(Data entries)
* * *
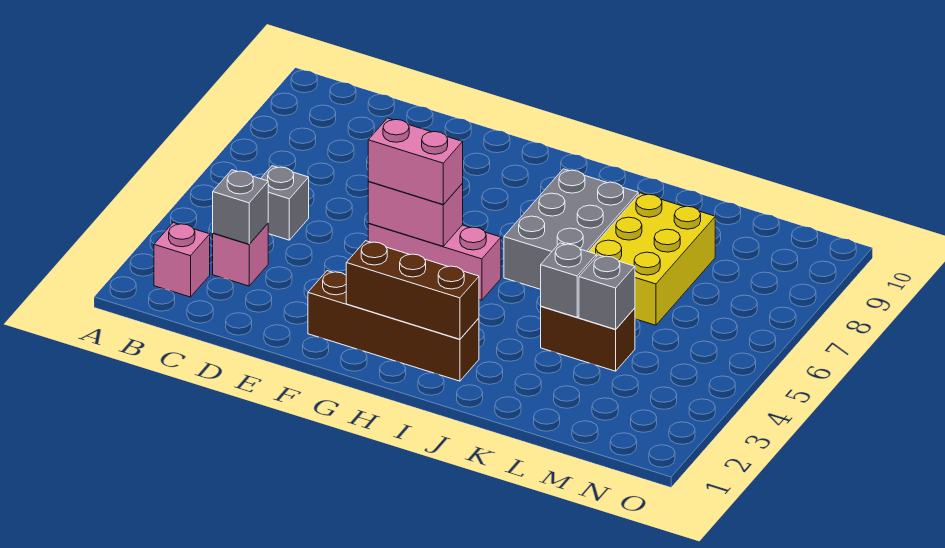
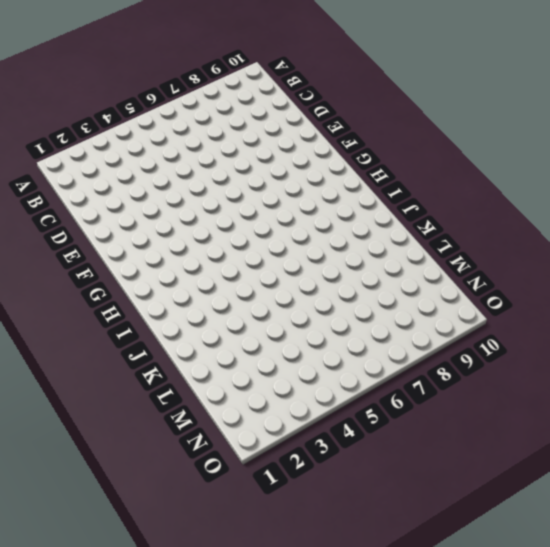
none -> pink brick B2 level 1
none -> pink brick C3 level 1
none -> grey brick C5 level 1

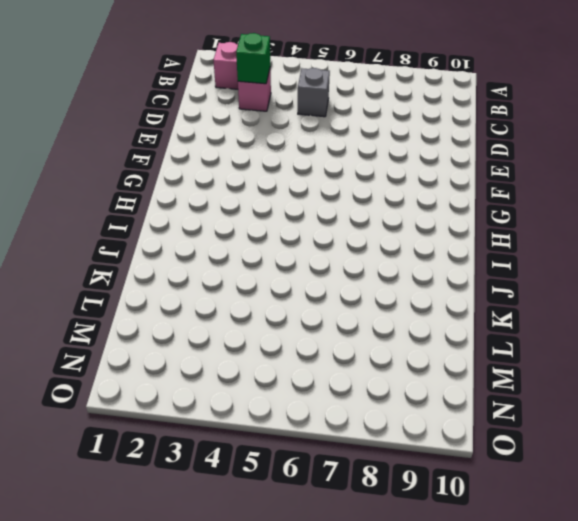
green brick C3 level 2 -> grey brick C3 level 2
none -> brown brick F2:I2 level 1
none -> pink brick F5:H5 level 1
none -> grey brick I6:J8 level 1

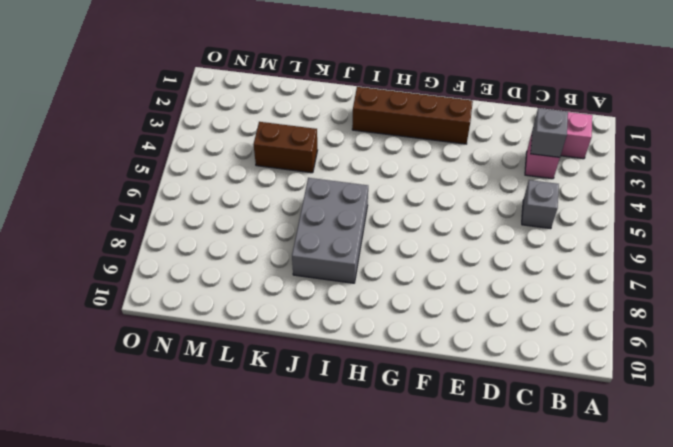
none -> pink brick F5:H5 level 1
none -> yellow brick K6:L8 level 1
none -> pink brick F5:G5 level 2

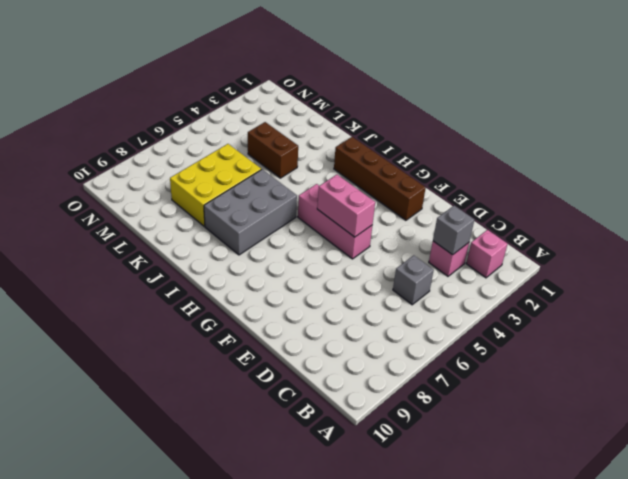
none -> brown brick G2:I2 level 2
none -> grey brick K4 level 2
none -> grey brick L4 level 2

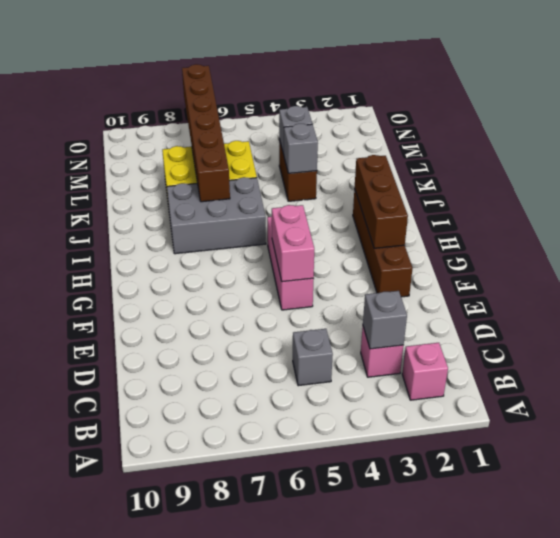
brown brick J7:O7 level 2 -> none
none -> pink brick F5:G5 level 3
* * *
◆ **Activity**
Without the pictures, reproduce every line of the records above exactly.

◆ **Result**
none -> pink brick B2 level 1
none -> pink brick C3 level 1
none -> grey brick C5 level 1

green brick C3 level 2 -> grey brick C3 level 2
none -> brown brick F2:I2 level 1
none -> pink brick F5:H5 level 1
none -> grey brick I6:J8 level 1

none -> pink brick F5:H5 level 1
none -> yellow brick K6:L8 level 1
none -> pink brick F5:G5 level 2

none -> brown brick G2:I2 level 2
none -> grey brick K4 level 2
none -> grey brick L4 level 2

brown brick J7:O7 level 2 -> none
none -> pink brick F5:G5 level 3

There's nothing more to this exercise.